SUPPLIED DATA —
===============
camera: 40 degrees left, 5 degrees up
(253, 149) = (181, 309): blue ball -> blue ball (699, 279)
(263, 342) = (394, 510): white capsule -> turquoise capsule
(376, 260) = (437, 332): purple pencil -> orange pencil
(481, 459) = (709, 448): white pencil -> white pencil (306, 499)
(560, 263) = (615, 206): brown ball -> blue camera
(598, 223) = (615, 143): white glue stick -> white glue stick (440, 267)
===============
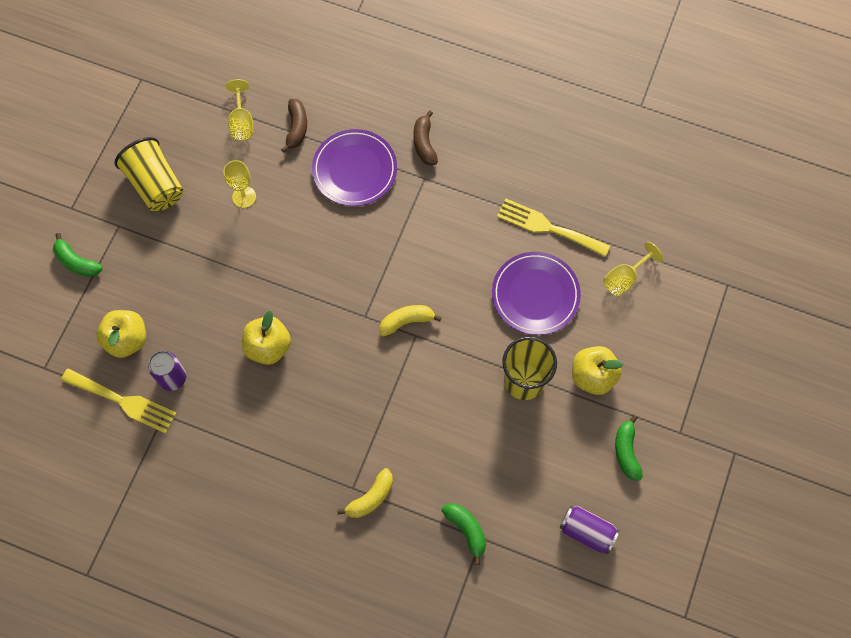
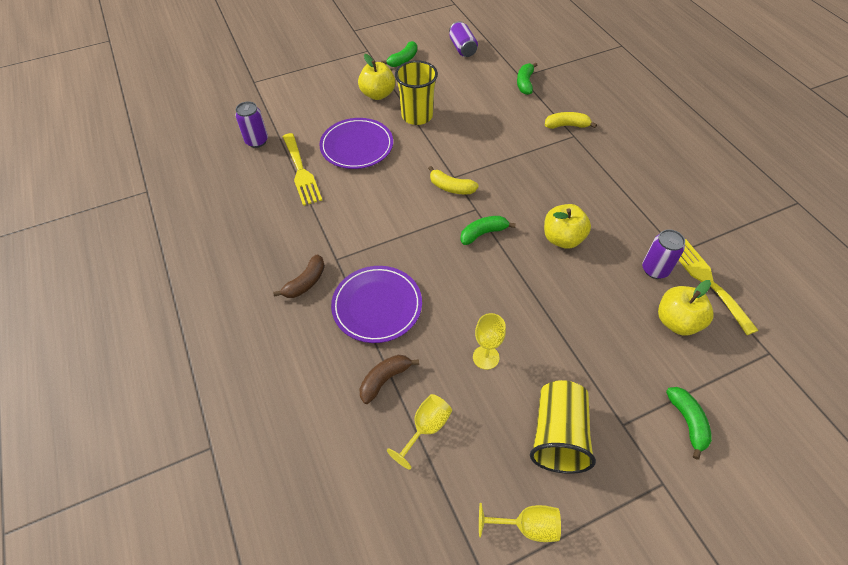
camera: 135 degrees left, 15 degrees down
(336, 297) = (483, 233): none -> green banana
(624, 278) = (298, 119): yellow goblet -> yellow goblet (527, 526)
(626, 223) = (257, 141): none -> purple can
===============
WORK INSTRUCTION — From the data above, reproduce word for word the lines running from the line with "camera: 40 degrees left, 5 degrees up" to the line with "(598, 223) = (615, 143): white", ends included.

OUTPUT BELOW —
camera: 40 degrees left, 5 degrees up
(253, 149) = (181, 309): blue ball -> blue ball (699, 279)
(263, 342) = (394, 510): white capsule -> turquoise capsule
(376, 260) = (437, 332): purple pencil -> orange pencil
(481, 459) = (709, 448): white pencil -> white pencil (306, 499)
(560, 263) = (615, 206): brown ball -> blue camera
(598, 223) = (615, 143): white glue stick -> white glue stick (440, 267)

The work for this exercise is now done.